◆ Supplied data:
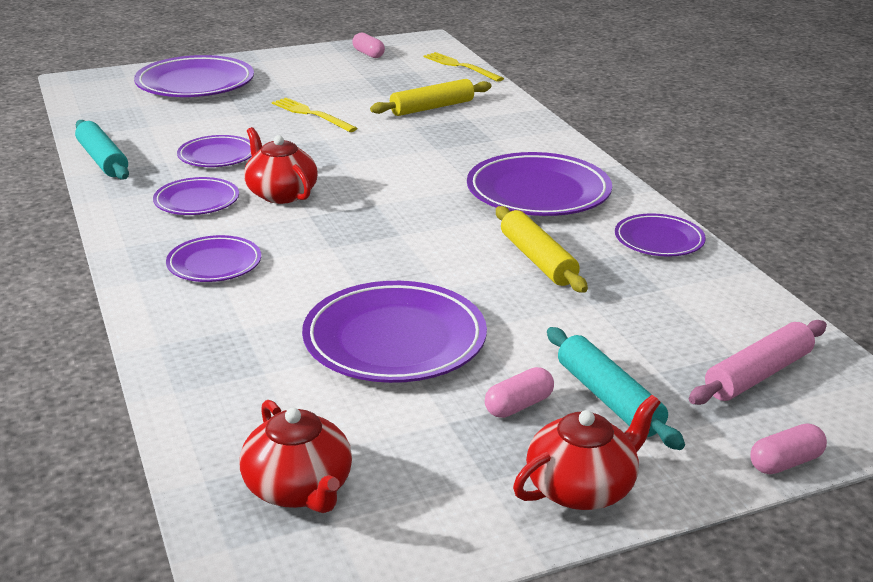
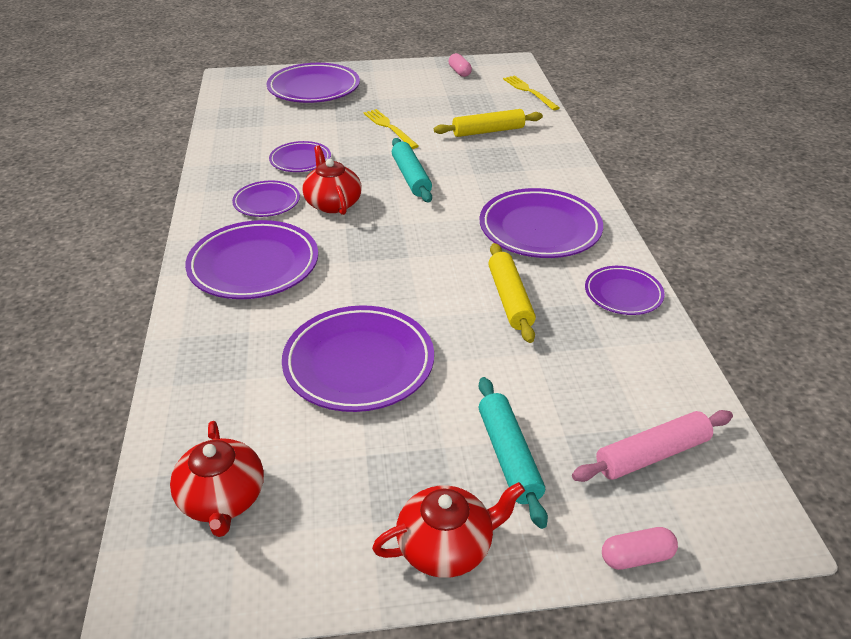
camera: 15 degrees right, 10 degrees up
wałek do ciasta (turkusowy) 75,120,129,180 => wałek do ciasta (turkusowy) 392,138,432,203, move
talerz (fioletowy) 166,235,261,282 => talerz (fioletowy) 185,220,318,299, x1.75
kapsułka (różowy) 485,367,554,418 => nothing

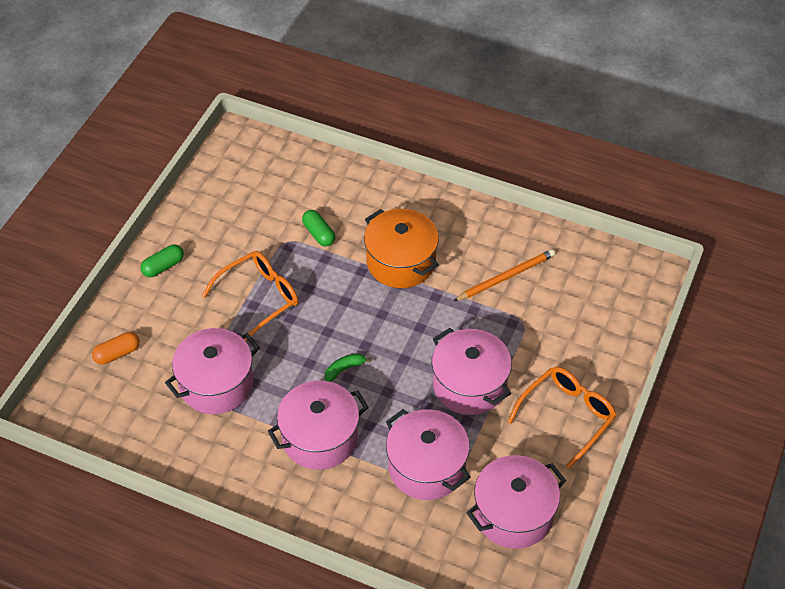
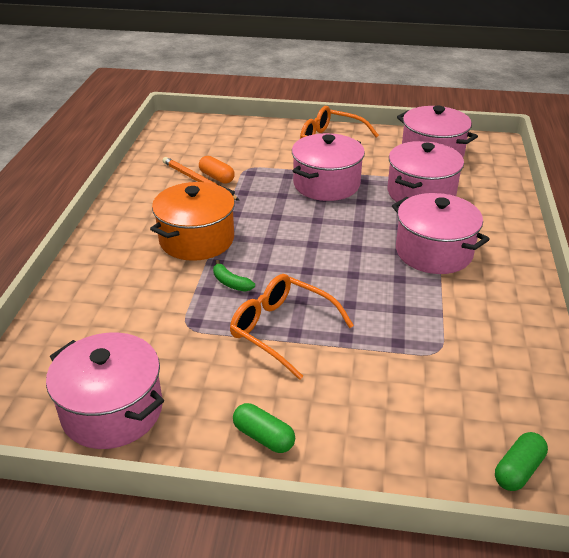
camera: 105 degrees left, 15 degrees down
kapsułka (pomarańczowy) 92,332,140,365 => kapsułka (pomarańczowy) 199,156,235,184, move
garnek (różowy) 165,328,260,414 => garnek (różowy) 46,332,164,449, move
kapsułka (zielony) 302,210,335,246 => kapsułka (zielony) 495,432,548,491, move
banan (zielony) 325,353,372,382 => banan (zielony) 213,260,255,291, move

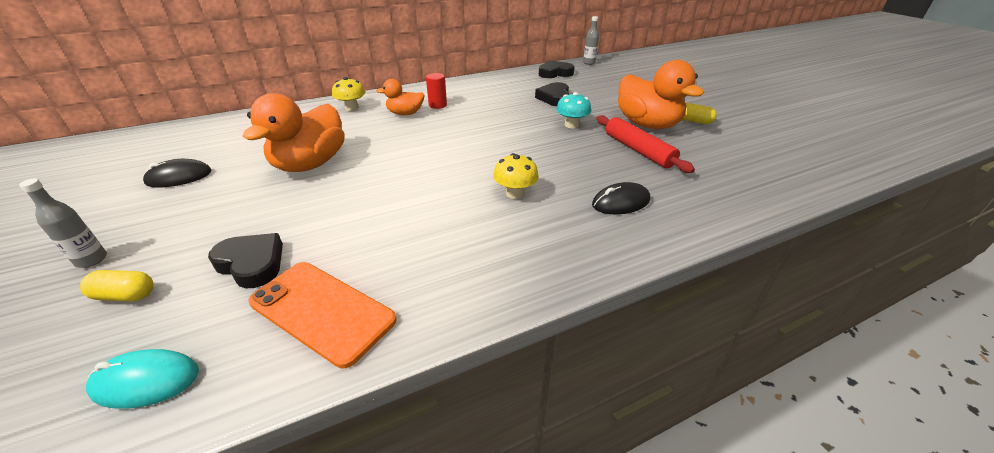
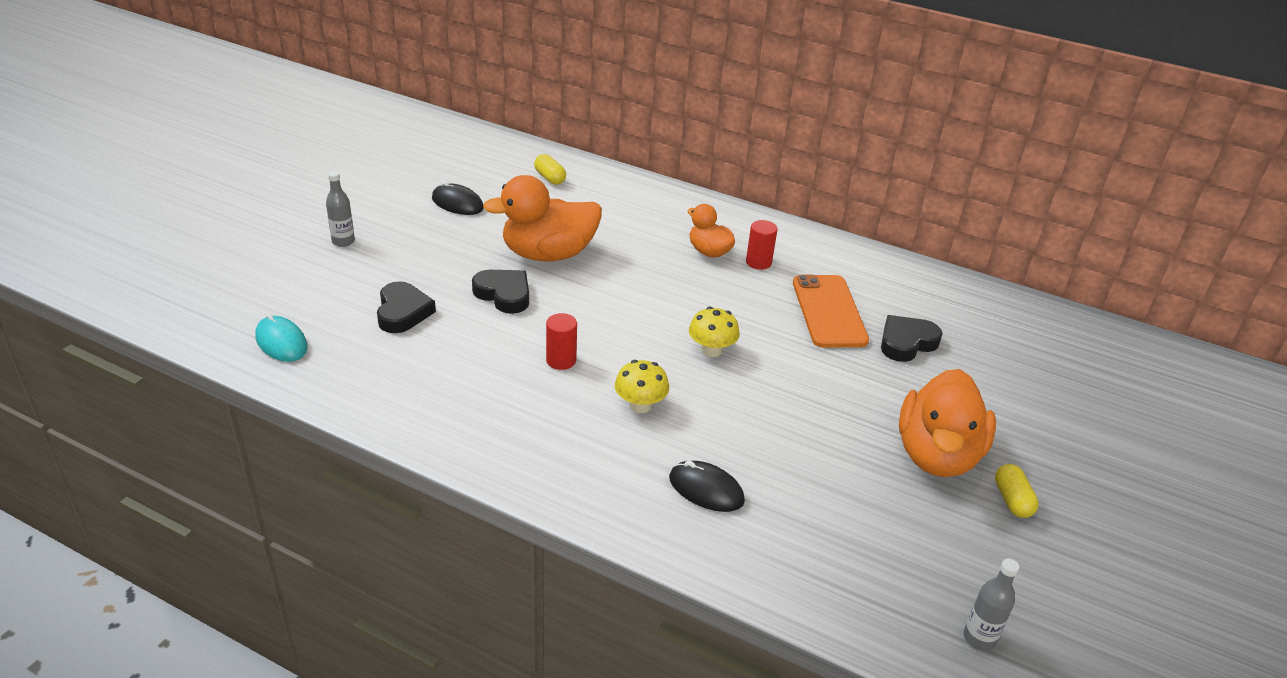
camera: 50 degrees right, 0 degrees up
kapsułka (żółty) 80,270,154,301 => kapsułka (żółty) 534,154,566,185, move
telefon (pomarańczowy) 248,262,397,368 => telefon (pomarańczowy) 793,275,869,348, move
grzyb (żółty) 332,77,365,111 => grzyb (żółty) 689,307,740,357, move
serce (czarny) 539,60,575,78 => serce (czarny) 472,270,529,314, move
grzyb (turkusowy) 556,92,591,128 => nothing
butelka (szary) 583,16,599,65 => butelka (szary) 963,558,1019,651, move
wałek do ciasta (czerwony) 596,115,695,173 => nothing
nothing => walec (czerwony) 546,313,577,370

◆ Task objective: Reproduce, word for word and in full, only the lines above that start at the line with "grzyb (żółty) 332,77,365,111" and run through the line with "wałek do ciasta (czerwony)", both ends included.

◆ Answer box:
grzyb (żółty) 332,77,365,111 => grzyb (żółty) 689,307,740,357, move
serce (czarny) 539,60,575,78 => serce (czarny) 472,270,529,314, move
grzyb (turkusowy) 556,92,591,128 => nothing
butelka (szary) 583,16,599,65 => butelka (szary) 963,558,1019,651, move
wałek do ciasta (czerwony) 596,115,695,173 => nothing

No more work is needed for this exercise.